• **Stated exercise**:
Locate every line in the entries that contains the string "instrumentName", matching case exactly, and copy each of those lines.

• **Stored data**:
* * *
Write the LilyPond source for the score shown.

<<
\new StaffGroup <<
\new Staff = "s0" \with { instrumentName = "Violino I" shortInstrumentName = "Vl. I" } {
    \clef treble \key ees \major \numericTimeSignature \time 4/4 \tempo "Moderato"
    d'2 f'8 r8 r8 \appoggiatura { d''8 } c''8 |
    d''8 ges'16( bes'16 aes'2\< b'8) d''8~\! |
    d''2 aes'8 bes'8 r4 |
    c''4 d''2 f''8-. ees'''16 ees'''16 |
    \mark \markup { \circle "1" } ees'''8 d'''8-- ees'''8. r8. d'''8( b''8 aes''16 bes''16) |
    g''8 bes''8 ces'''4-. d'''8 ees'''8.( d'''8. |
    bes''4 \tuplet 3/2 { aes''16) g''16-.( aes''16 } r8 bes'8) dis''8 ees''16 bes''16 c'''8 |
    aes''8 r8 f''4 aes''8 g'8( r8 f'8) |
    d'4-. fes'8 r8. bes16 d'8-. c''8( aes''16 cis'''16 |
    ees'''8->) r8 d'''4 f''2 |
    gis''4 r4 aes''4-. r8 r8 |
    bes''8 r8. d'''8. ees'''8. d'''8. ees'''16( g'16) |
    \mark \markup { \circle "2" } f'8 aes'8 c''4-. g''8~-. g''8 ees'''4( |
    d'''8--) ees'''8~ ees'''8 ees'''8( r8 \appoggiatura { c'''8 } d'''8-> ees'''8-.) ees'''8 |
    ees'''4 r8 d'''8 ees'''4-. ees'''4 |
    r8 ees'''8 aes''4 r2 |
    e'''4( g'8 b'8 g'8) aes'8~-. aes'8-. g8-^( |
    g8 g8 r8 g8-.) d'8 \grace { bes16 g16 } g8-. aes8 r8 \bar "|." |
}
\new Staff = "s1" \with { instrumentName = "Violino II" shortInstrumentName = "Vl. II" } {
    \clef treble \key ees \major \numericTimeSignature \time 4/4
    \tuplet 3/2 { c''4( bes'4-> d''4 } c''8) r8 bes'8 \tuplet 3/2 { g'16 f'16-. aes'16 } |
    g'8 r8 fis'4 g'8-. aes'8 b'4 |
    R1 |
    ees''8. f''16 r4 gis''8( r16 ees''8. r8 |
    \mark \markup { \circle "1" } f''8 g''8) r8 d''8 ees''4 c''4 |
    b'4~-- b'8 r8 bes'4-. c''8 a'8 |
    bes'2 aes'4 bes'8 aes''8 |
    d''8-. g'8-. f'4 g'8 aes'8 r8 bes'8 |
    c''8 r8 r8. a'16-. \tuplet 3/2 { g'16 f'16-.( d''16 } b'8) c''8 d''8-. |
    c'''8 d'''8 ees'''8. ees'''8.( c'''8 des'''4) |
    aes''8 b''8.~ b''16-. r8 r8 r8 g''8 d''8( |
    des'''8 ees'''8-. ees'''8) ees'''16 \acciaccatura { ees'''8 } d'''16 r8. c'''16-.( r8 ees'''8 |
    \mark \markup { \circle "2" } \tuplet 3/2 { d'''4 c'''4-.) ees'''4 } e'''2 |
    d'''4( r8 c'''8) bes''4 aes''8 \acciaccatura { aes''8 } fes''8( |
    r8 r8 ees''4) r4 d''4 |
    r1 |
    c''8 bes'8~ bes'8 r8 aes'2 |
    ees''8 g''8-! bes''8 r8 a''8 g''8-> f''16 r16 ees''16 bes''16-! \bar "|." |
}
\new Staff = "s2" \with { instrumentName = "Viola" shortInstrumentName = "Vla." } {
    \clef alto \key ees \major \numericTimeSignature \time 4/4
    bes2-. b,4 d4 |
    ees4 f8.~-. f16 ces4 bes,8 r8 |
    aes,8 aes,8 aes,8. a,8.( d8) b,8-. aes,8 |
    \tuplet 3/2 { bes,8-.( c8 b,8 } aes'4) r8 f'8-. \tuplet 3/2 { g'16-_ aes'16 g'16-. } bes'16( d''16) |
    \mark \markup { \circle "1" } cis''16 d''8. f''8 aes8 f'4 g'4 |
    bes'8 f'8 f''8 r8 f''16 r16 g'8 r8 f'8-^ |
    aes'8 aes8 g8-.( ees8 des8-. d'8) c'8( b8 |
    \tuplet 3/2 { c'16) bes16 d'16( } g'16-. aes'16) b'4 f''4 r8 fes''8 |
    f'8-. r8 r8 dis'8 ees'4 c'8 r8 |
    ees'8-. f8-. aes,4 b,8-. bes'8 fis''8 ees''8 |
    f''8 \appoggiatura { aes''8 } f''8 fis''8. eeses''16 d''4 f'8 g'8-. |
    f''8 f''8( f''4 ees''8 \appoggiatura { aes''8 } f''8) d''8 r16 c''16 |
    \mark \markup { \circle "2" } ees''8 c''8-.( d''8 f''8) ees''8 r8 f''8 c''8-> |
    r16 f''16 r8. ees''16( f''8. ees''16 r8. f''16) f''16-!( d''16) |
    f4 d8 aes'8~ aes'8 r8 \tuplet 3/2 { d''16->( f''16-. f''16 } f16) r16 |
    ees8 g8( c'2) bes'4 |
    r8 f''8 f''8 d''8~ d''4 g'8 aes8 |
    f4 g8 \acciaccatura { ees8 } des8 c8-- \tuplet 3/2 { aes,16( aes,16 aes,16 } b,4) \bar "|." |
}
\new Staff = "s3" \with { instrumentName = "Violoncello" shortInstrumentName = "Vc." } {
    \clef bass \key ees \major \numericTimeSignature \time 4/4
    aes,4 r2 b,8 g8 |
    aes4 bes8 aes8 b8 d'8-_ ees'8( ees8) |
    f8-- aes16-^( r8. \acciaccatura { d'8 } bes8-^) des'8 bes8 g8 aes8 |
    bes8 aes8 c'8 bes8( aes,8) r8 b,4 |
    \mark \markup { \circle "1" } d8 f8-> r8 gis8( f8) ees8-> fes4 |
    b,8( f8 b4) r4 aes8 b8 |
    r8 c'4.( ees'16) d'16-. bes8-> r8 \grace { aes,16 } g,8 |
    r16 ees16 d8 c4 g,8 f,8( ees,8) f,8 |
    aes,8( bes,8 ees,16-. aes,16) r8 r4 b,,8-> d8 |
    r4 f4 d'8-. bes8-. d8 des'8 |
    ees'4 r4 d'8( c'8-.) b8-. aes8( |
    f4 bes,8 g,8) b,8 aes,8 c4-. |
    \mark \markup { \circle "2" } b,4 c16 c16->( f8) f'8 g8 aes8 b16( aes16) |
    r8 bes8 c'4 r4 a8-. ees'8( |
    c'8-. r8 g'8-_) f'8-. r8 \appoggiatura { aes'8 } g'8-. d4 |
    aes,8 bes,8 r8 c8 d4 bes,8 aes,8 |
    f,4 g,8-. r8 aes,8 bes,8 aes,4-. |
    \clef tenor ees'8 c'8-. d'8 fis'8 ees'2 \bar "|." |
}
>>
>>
* * *
• **The reply**:
\new Staff = "s0" \with { instrumentName = "Violino I" shortInstrumentName = "Vl. I" } {
\new Staff = "s1" \with { instrumentName = "Violino II" shortInstrumentName = "Vl. II" } {
\new Staff = "s2" \with { instrumentName = "Viola" shortInstrumentName = "Vla." } {
\new Staff = "s3" \with { instrumentName = "Violoncello" shortInstrumentName = "Vc." } {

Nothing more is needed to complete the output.